What to work on
What lines in the records below mention "plus"? List them all.
===== Data supplied =====
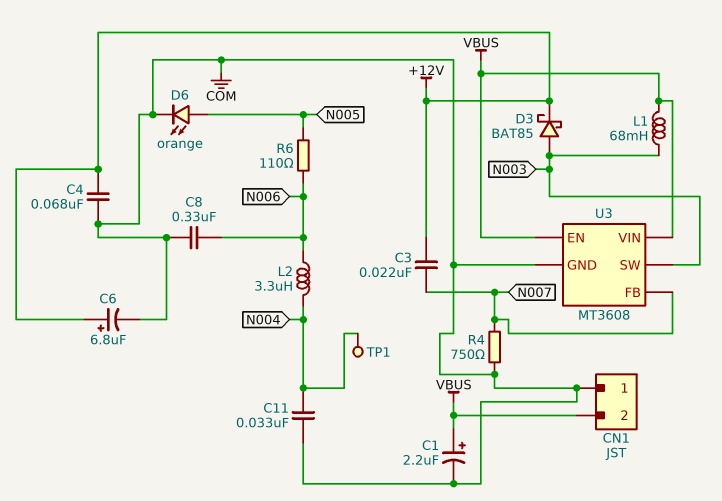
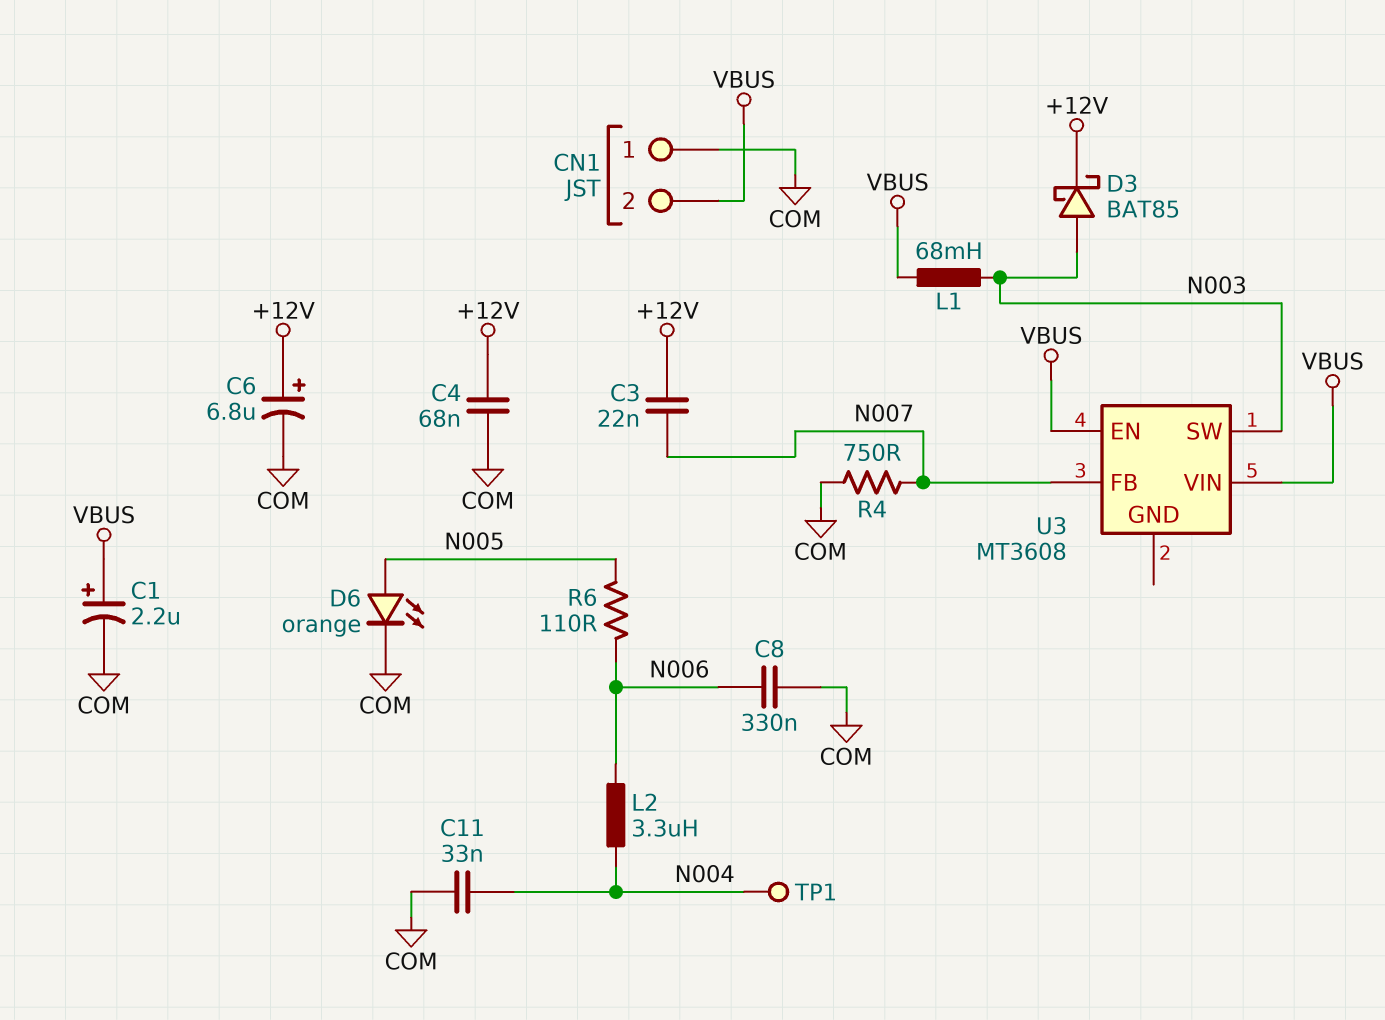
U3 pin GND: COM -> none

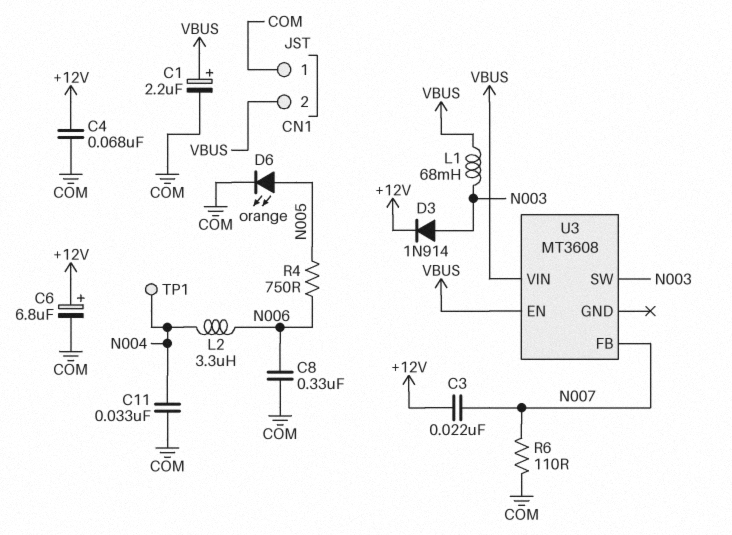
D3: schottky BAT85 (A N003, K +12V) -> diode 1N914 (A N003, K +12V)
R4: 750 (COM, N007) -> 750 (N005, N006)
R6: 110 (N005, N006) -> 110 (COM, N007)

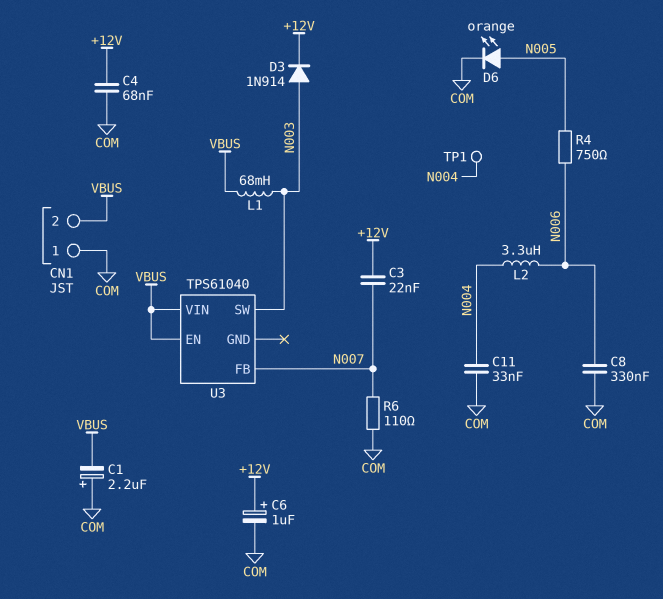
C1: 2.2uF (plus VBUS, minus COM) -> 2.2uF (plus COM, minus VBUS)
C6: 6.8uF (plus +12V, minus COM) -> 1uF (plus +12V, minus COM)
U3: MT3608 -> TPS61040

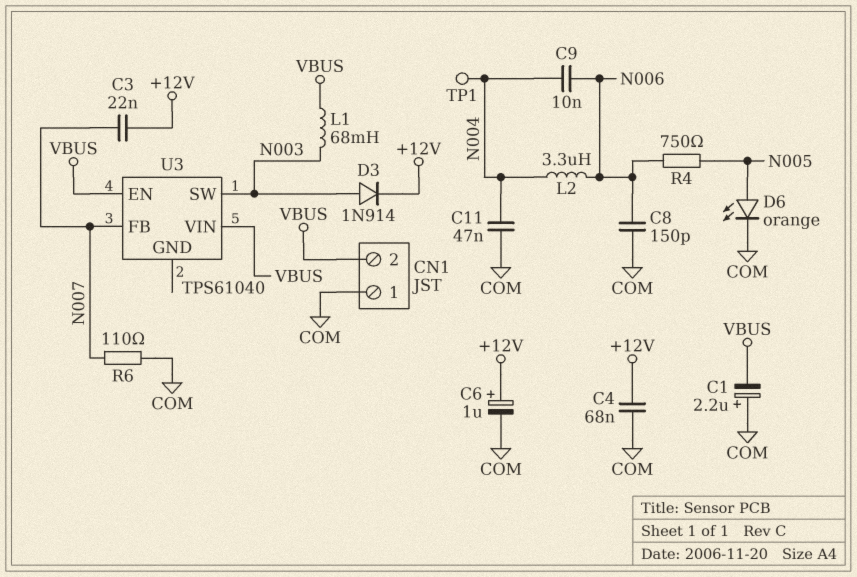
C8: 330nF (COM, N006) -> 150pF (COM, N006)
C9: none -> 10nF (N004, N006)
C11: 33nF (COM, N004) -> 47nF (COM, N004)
=====
Task answer
C1: 2.2uF (plus VBUS, minus COM) -> 2.2uF (plus COM, minus VBUS)
C6: 6.8uF (plus +12V, minus COM) -> 1uF (plus +12V, minus COM)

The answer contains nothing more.